What to produce:
Gather, from the data below, each line in which the word "DGND" occurs.
• • •
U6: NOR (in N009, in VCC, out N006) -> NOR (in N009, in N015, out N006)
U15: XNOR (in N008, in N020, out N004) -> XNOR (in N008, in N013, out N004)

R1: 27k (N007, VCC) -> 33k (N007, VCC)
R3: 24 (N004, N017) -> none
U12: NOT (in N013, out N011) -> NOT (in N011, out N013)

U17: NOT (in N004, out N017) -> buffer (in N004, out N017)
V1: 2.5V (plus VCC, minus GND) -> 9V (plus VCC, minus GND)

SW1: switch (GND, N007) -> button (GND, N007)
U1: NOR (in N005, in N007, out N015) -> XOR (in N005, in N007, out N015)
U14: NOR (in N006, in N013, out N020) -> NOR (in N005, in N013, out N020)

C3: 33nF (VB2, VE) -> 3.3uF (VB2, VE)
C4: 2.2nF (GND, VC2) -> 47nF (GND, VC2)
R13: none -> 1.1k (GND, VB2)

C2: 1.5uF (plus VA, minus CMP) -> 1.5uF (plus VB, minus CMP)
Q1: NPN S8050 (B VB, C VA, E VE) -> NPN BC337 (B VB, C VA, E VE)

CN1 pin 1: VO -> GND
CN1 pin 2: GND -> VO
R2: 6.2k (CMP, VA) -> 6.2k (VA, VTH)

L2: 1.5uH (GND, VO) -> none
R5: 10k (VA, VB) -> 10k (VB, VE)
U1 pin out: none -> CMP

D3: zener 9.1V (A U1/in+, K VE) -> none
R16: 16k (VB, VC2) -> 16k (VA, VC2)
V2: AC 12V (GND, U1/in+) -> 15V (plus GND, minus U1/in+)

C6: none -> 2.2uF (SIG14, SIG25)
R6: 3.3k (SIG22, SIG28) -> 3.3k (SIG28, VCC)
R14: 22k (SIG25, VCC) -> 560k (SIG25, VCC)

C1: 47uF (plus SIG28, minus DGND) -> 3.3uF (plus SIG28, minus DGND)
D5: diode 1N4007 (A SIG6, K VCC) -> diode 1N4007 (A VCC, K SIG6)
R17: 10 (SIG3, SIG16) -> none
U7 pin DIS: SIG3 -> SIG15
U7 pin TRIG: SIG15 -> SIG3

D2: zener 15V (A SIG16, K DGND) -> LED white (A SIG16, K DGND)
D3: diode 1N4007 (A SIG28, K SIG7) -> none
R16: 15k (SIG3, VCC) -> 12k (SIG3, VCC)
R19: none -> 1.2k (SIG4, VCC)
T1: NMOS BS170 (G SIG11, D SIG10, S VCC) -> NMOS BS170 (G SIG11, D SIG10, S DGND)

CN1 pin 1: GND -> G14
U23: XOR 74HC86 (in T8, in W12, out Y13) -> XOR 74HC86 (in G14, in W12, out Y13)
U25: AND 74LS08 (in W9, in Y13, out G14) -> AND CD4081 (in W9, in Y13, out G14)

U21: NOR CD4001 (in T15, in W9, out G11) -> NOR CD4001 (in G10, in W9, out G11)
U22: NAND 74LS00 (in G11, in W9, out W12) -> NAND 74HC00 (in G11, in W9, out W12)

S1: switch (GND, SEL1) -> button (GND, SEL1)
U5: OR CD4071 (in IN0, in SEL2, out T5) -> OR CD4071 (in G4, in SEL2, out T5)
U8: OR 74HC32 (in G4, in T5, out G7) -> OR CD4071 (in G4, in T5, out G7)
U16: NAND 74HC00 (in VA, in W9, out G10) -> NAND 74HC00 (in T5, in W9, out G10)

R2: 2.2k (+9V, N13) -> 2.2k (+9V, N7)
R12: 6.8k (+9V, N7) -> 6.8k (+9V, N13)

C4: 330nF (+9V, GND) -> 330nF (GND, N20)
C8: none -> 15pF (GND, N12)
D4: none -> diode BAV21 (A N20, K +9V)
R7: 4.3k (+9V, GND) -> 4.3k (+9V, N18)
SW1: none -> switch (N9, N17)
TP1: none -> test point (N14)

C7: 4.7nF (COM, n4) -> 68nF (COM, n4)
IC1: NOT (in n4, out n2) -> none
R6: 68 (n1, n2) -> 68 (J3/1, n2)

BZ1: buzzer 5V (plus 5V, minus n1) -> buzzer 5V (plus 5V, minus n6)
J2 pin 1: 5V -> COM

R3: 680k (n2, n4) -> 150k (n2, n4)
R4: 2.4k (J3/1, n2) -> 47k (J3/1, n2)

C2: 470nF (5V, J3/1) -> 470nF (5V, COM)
• • •
Exercise output:
C1: 47uF (plus SIG28, minus DGND) -> 3.3uF (plus SIG28, minus DGND)
D2: zener 15V (A SIG16, K DGND) -> LED white (A SIG16, K DGND)
T1: NMOS BS170 (G SIG11, D SIG10, S VCC) -> NMOS BS170 (G SIG11, D SIG10, S DGND)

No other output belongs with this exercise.